(DATA EXCERPTS begins)

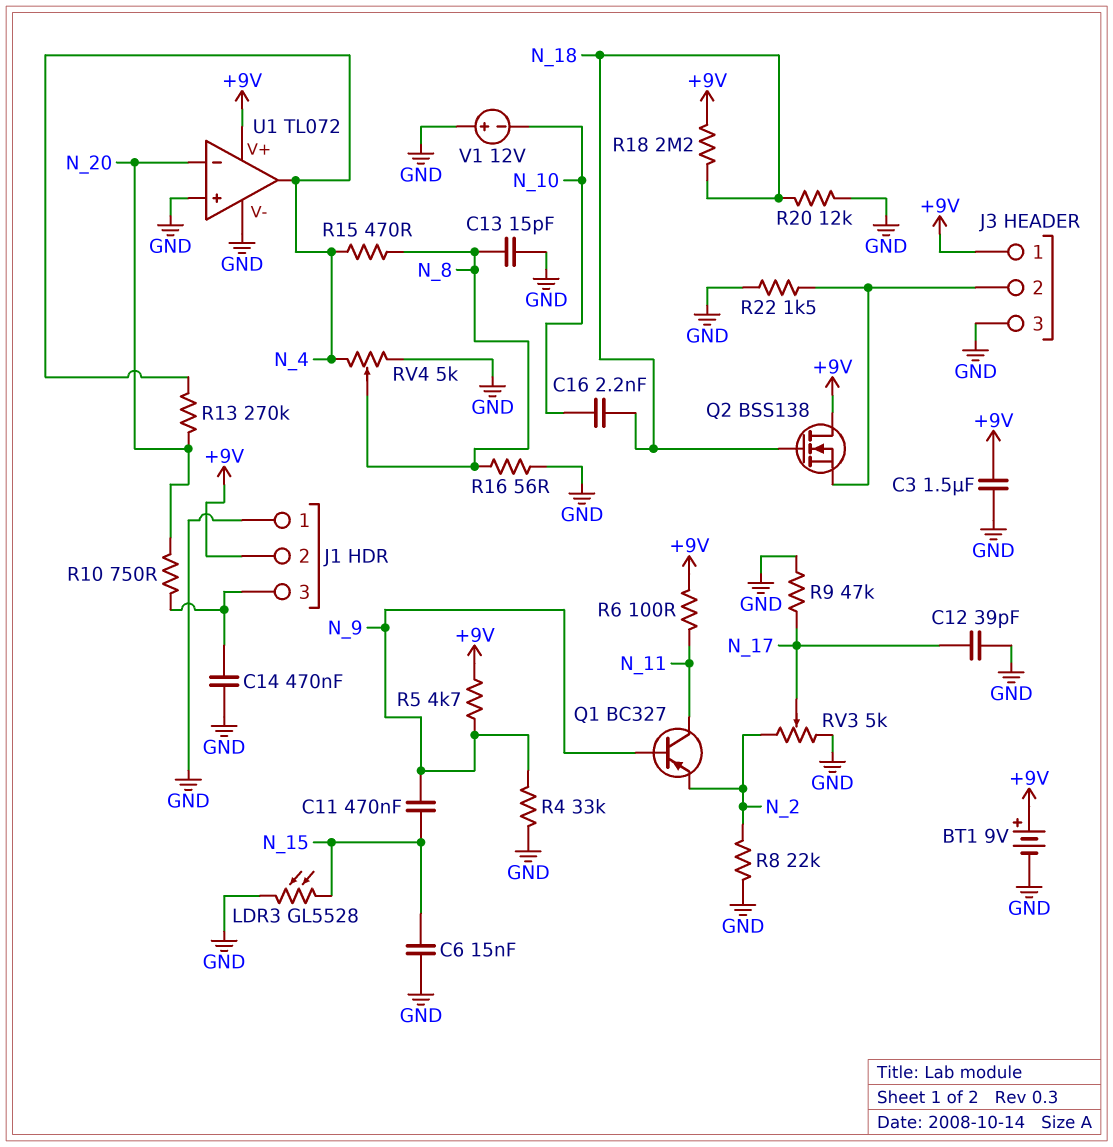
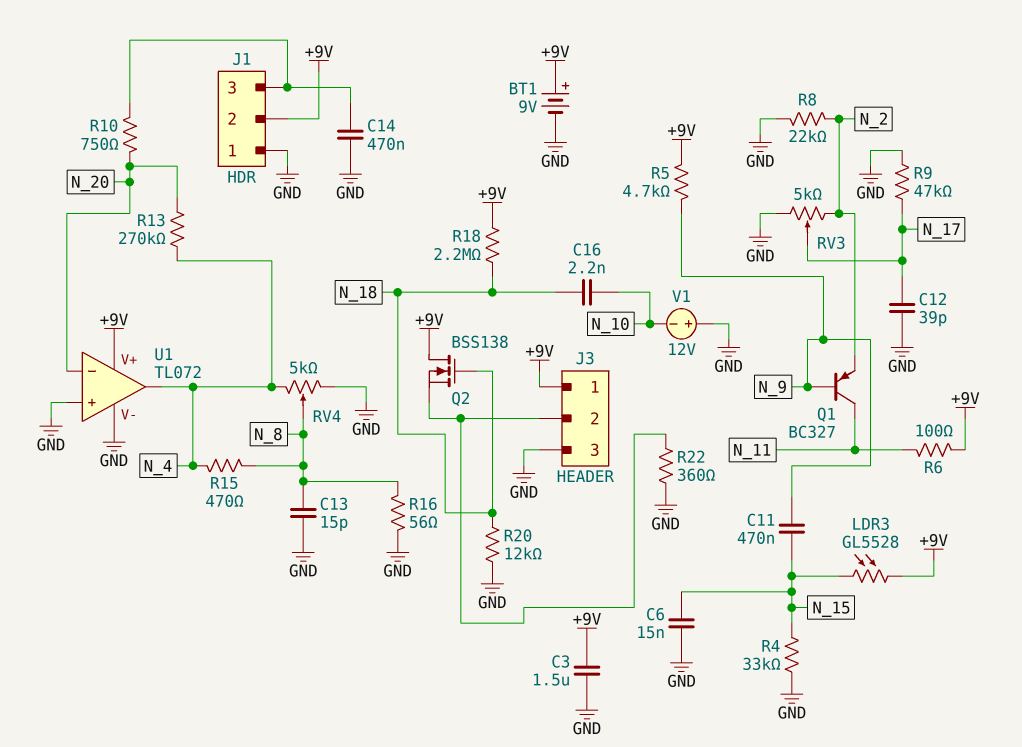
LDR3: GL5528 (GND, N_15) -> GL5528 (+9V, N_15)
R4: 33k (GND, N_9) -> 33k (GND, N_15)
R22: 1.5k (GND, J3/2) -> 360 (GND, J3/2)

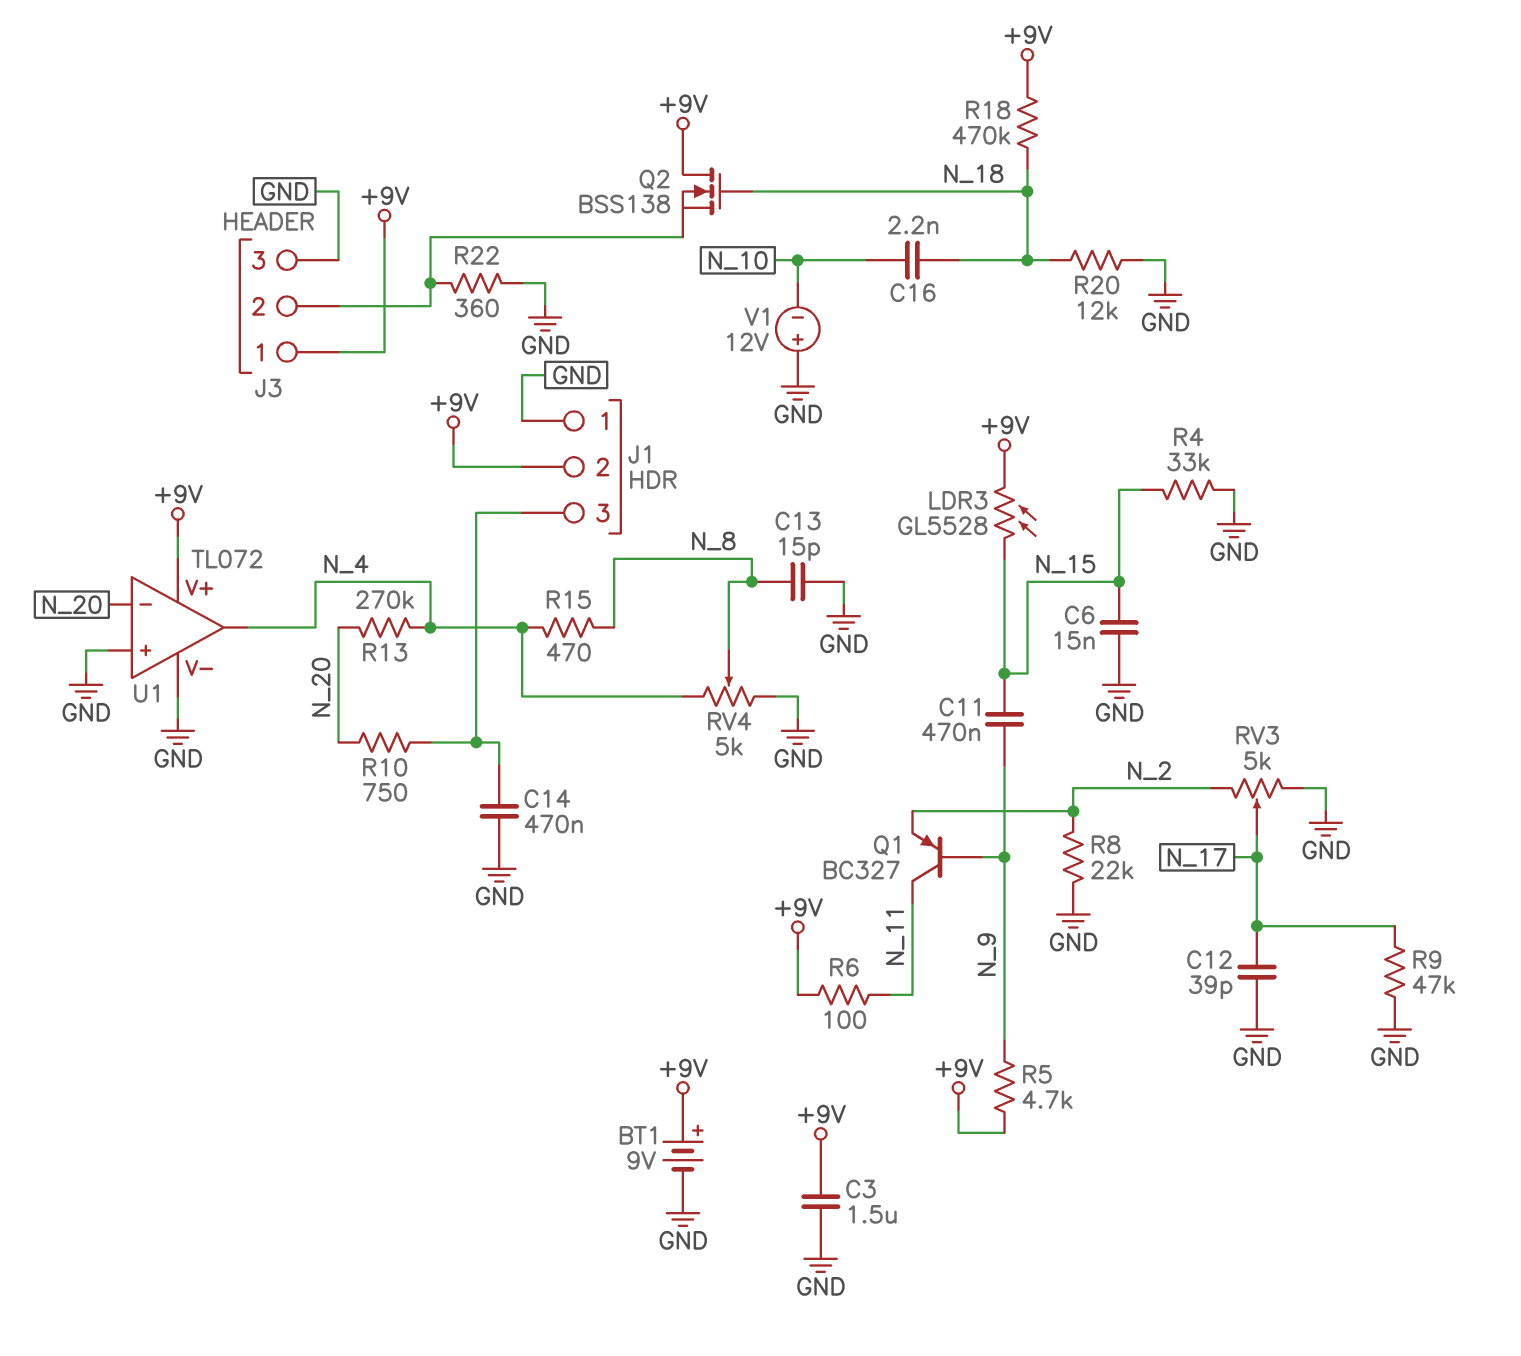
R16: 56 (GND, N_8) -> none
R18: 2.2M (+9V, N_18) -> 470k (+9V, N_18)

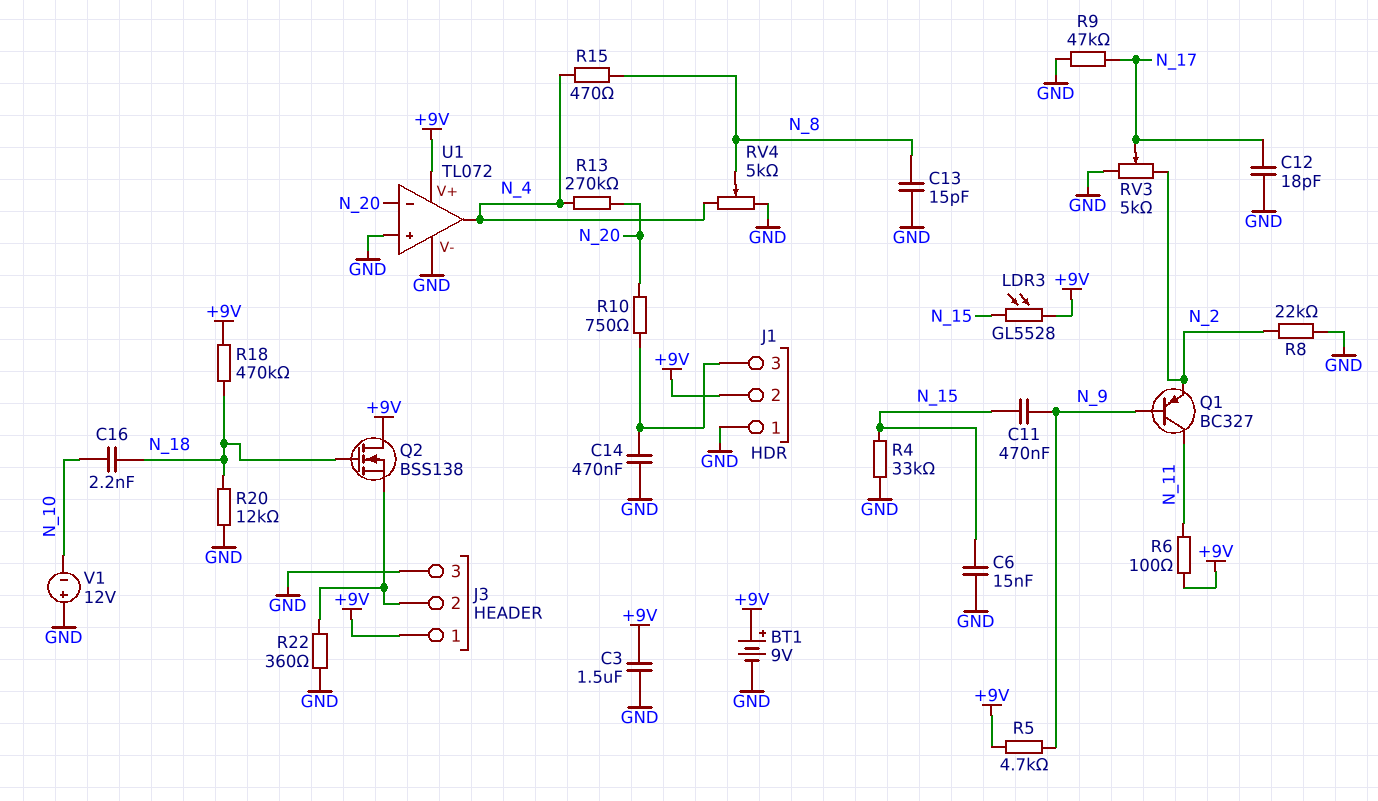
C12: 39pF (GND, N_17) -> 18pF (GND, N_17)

(DATA EXCERPTS ends)
(DATA EXCERPTS begins)

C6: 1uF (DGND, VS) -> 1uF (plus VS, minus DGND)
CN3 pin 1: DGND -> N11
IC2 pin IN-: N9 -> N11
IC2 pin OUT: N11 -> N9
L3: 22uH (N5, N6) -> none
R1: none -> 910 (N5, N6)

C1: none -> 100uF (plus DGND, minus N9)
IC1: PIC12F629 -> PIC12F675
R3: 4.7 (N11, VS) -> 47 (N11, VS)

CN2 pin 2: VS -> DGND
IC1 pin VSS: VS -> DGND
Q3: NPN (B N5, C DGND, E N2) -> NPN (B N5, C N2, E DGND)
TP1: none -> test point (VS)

(DATA EXCERPTS ends)
(DATA EXCERPTS begins)

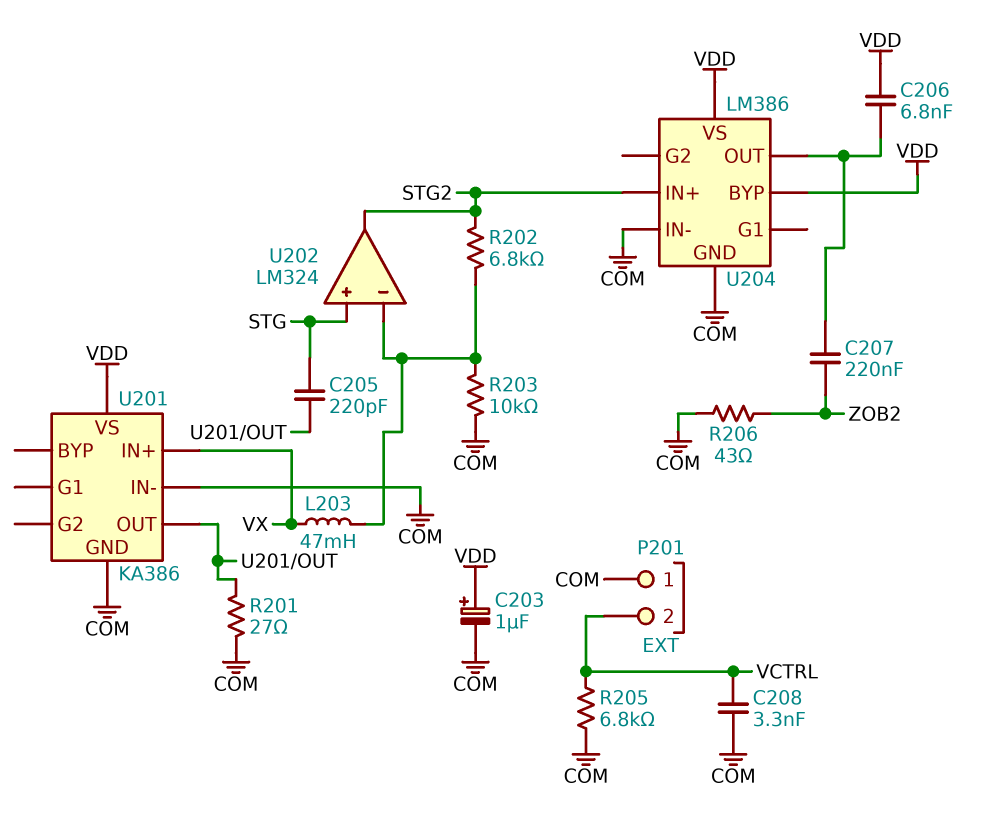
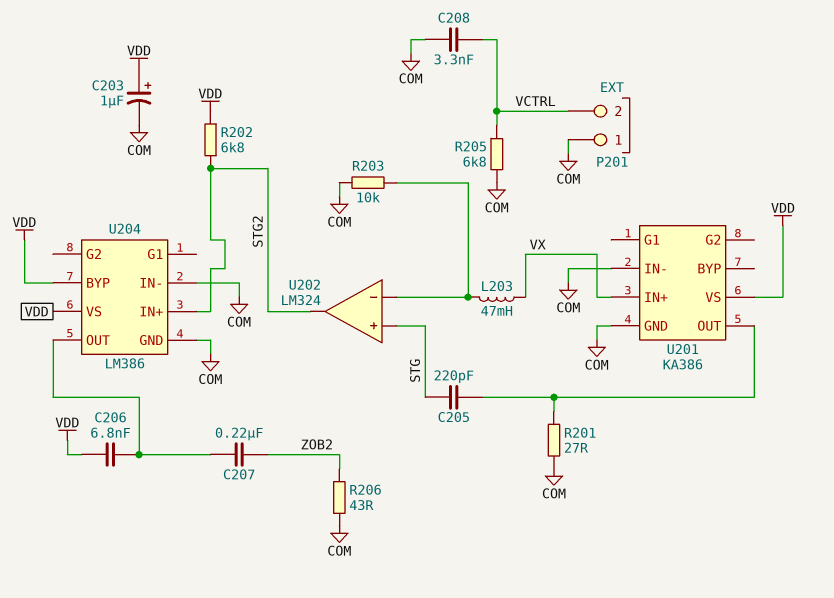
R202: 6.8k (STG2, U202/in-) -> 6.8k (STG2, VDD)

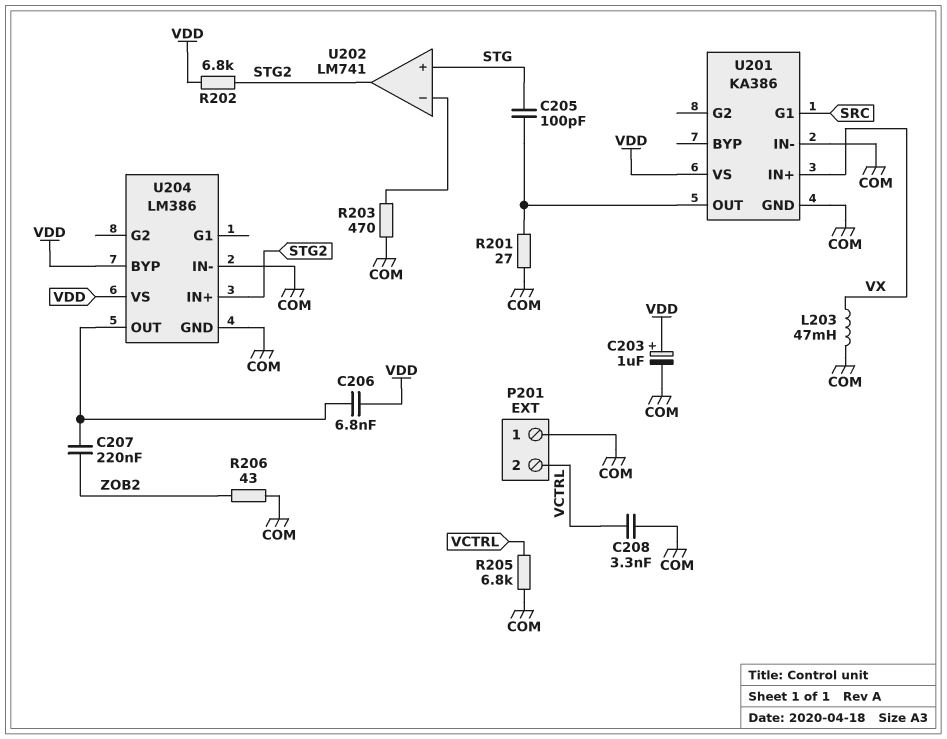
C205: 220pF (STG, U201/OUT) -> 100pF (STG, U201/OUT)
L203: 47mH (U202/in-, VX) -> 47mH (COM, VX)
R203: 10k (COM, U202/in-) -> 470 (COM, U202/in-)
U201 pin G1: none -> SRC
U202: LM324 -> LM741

(DATA EXCERPTS ends)

Lines wanted from the entries above: the one with "R4: 33k (GND, N_9) -> 33k (GND, N_15)", the one with "C12: 39pF (GND, N_17) -> 18pF (GND, N_17)", and all lines between. Please copy them exactly, without the pictures and without anything else.

#### [RESULT OF THE EXERCISE]
R4: 33k (GND, N_9) -> 33k (GND, N_15)
R22: 1.5k (GND, J3/2) -> 360 (GND, J3/2)

R16: 56 (GND, N_8) -> none
R18: 2.2M (+9V, N_18) -> 470k (+9V, N_18)

C12: 39pF (GND, N_17) -> 18pF (GND, N_17)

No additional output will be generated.